• [Problem description]: Hunt for the word "none" across the entries below, copying each line that holds it.

• [Input records]:

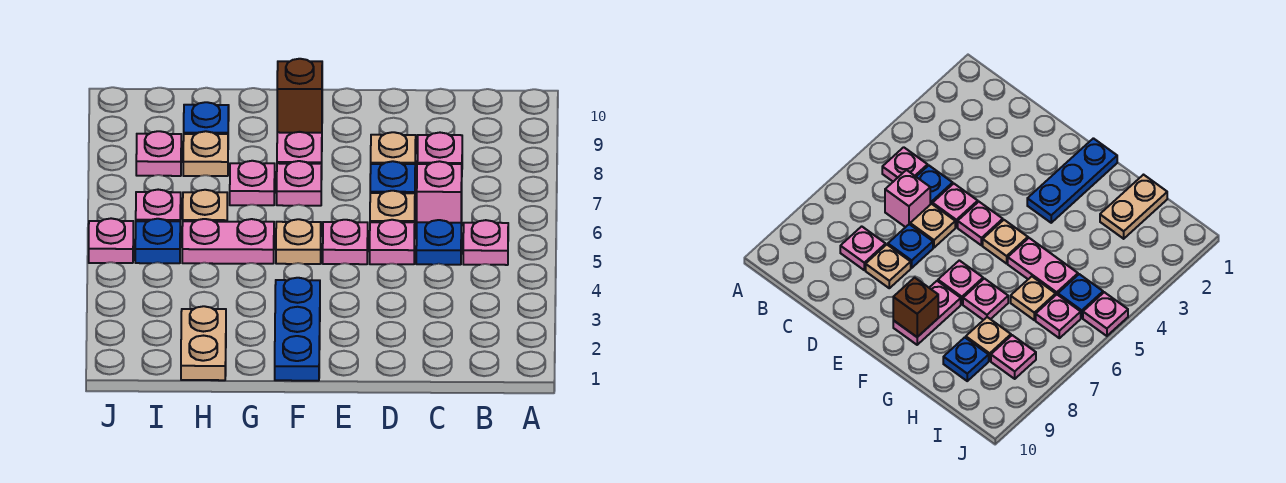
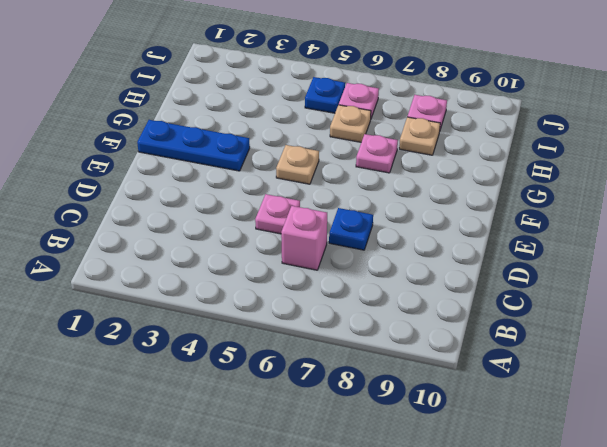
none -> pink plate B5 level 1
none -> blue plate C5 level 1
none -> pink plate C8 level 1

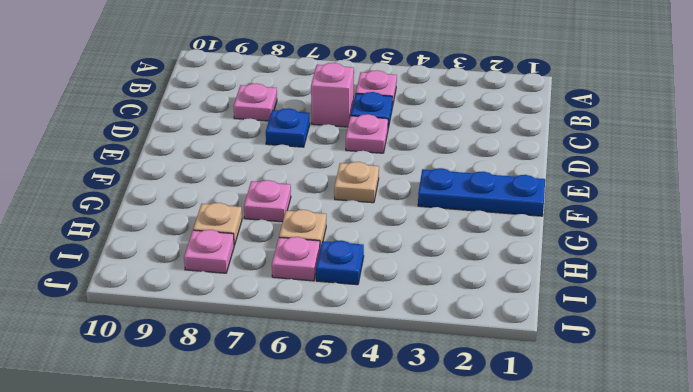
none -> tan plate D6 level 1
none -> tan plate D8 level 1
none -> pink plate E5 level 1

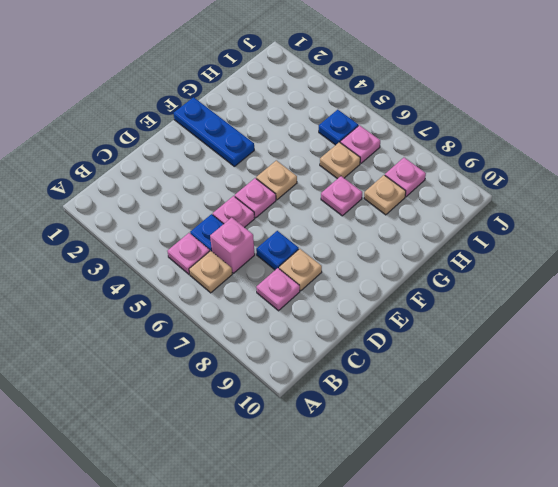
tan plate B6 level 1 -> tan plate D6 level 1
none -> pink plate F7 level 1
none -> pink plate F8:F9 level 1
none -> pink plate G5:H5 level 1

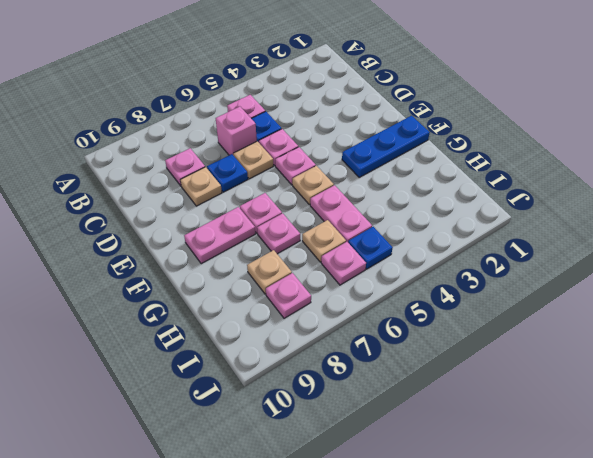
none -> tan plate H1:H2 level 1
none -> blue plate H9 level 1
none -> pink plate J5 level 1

• [Response to the task]:
none -> pink plate B5 level 1
none -> blue plate C5 level 1
none -> pink plate C8 level 1
none -> tan plate D6 level 1
none -> tan plate D8 level 1
none -> pink plate E5 level 1
none -> pink plate F7 level 1
none -> pink plate F8:F9 level 1
none -> pink plate G5:H5 level 1
none -> tan plate H1:H2 level 1
none -> blue plate H9 level 1
none -> pink plate J5 level 1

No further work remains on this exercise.